Exercise description:
Which lines in the data below contain the string "went"? Show each one.
Input data Start Marker
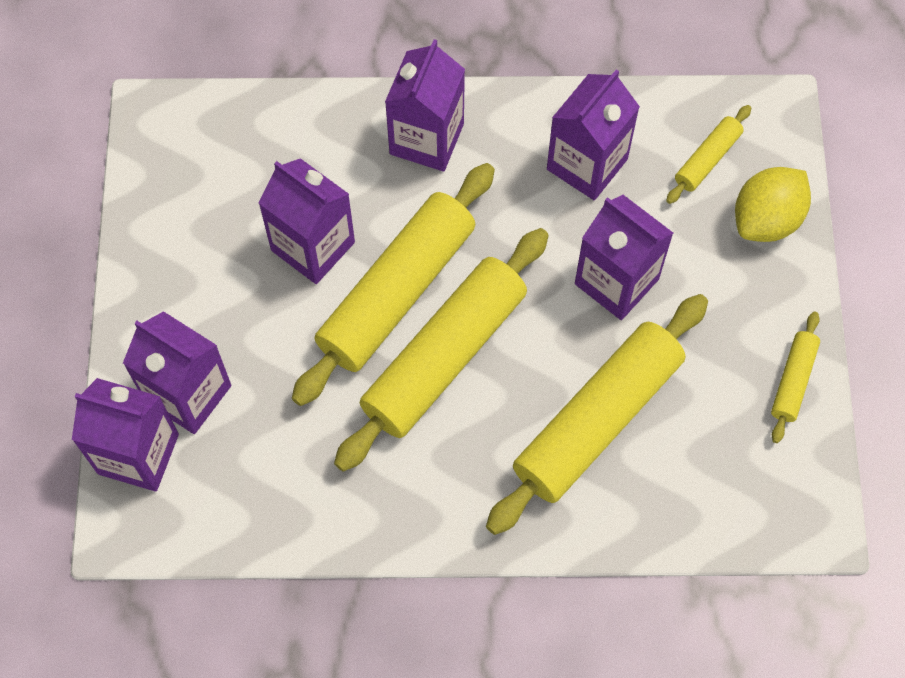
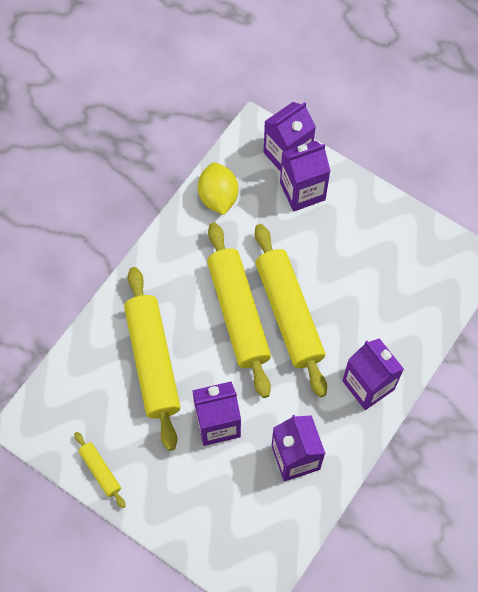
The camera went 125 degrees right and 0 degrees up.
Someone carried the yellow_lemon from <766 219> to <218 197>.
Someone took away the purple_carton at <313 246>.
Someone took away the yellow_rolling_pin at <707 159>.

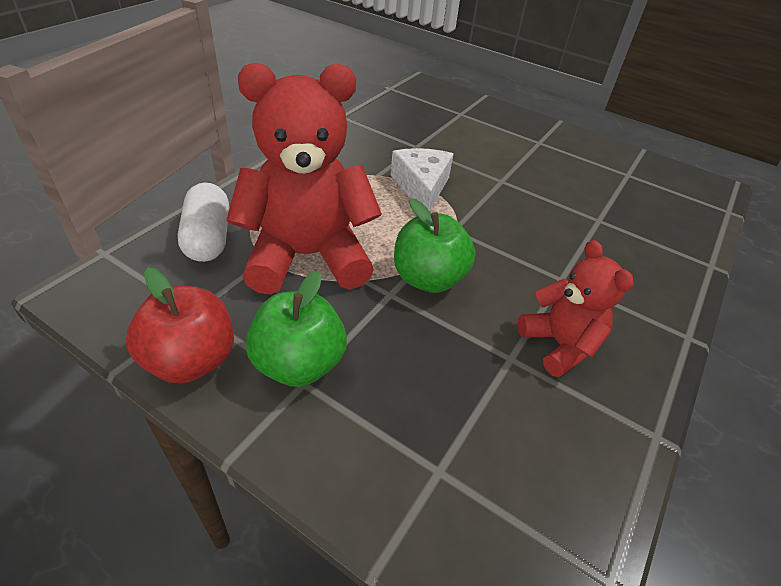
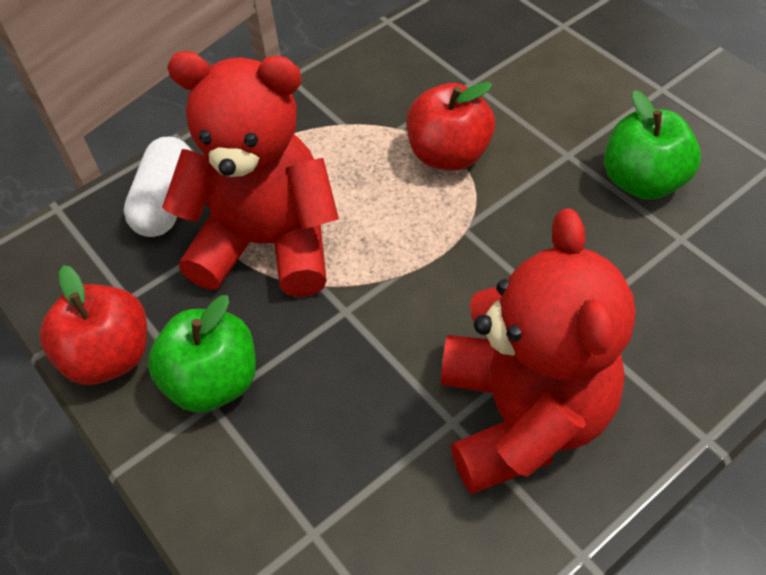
The camera went 25 degrees right and 10 degrees up.
Someone swapped the white_cheese at <421 187> for the red_apple at <448 154>.
Someone scaled the red_teddy_bear at <559 345> by 1.79.
Someone carried the green_apple from <428 278> to <642 181>.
Input data End Marker
Written response:
The camera went 125 degrees right and 0 degrees up.
The camera went 25 degrees right and 10 degrees up.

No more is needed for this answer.